## OPDRACHT
Zoek in de items elke regel waarin het woord "front" voorkomt. Neem die regels ongewijzigd over.

(Opgeslagen gegevens)
##############################
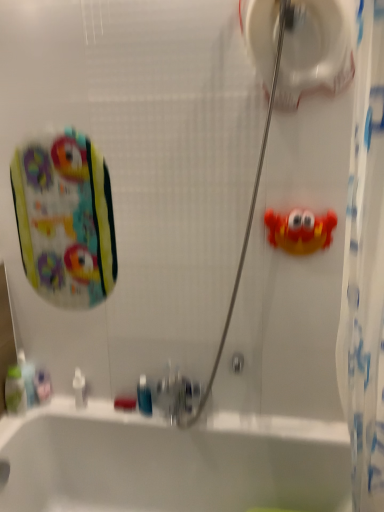
Question: Does rubber crab at right touch white glossy bathtub at lower center?

Choices:
 (A) no
 (B) yes

Answer: (A)

Question: Considering the relative sizes of rubber crab at right and white glossy bathtub at lower center in the image provided, is rubber crab at right wider than white glossy bathtub at lower center?

Choices:
 (A) yes
 (B) no

Answer: (B)

Question: Considering the relative sizes of rubber crab at right and white glossy bathtub at lower center in the image provided, is rubber crab at right thinner than white glossy bathtub at lower center?

Choices:
 (A) yes
 (B) no

Answer: (A)

Question: Does rubber crab at right contain white glossy bathtub at lower center?

Choices:
 (A) no
 (B) yes

Answer: (A)

Question: From the image's perspective, is rubber crab at right located above white glossy bathtub at lower center?

Choices:
 (A) no
 (B) yes

Answer: (B)

Question: From the image's perspective, relative to green plastic mouthwash at lower left, which is the 4th mouthwash in right-to-left order, is translucent plastic mouthwash at lower left, which is the 2th mouthwash from left to right, above or below?

Choices:
 (A) below
 (B) above

Answer: (B)

Question: Is translucent plastic mouthwash at lower left, which is the 2th mouthwash from left to right, wider or thinner than green plastic mouthwash at lower left, which is the 4th mouthwash in right-to-left order?

Choices:
 (A) thin
 (B) wide

Answer: (A)

Question: From a real-world perspective, is translucent plastic mouthwash at lower left, which is the third mouthwash from right to left, positioned above or below green plastic mouthwash at lower left, which is the 4th mouthwash in right-to-left order?

Choices:
 (A) above
 (B) below

Answer: (A)

Question: Is translucent plastic mouthwash at lower left, which is the third mouthwash from right to left, in front of or behind green plastic mouthwash at lower left, which is the first mouthwash from left to right, in the image?

Choices:
 (A) front
 (B) behind

Answer: (B)

Question: From a real-world perspective, is blue translucent mouthwash at lower center, positioned as the 1th mouthwash in right-to-left order, positioned above or below translucent plastic mouthwash at lower left, which is the 2th mouthwash from left to right?

Choices:
 (A) below
 (B) above

Answer: (A)

Question: Which is correct: blue translucent mouthwash at lower center, which is counted as the 4th mouthwash, starting from the left, is inside translucent plastic mouthwash at lower left, which is the third mouthwash from right to left, or outside of it?

Choices:
 (A) inside
 (B) outside

Answer: (B)

Question: Is blue translucent mouthwash at lower center, which is counted as the 4th mouthwash, starting from the left, wider or thinner than translucent plastic mouthwash at lower left, which is the third mouthwash from right to left?

Choices:
 (A) wide
 (B) thin

Answer: (B)

Question: From the image's perspective, is blue translucent mouthwash at lower center, positioned as the 1th mouthwash in right-to-left order, located above or below translucent plastic mouthwash at lower left, which is the third mouthwash from right to left?

Choices:
 (A) above
 (B) below

Answer: (B)

Question: In terms of size, does white plastic bottle at lower left appear bigger or smaller than translucent plastic mouthwash at lower left, which is the 2th mouthwash from left to right?

Choices:
 (A) small
 (B) big

Answer: (A)

Question: In the image, is white plastic bottle at lower left on the left side or the right side of translucent plastic mouthwash at lower left, which is the 2th mouthwash from left to right?

Choices:
 (A) left
 (B) right

Answer: (B)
##############################
## UITWERKING
Question: Is translucent plastic mouthwash at lower left, which is the third mouthwash from right to left, in front of or behind green plastic mouthwash at lower left, which is the first mouthwash from left to right, in the image?
 (A) front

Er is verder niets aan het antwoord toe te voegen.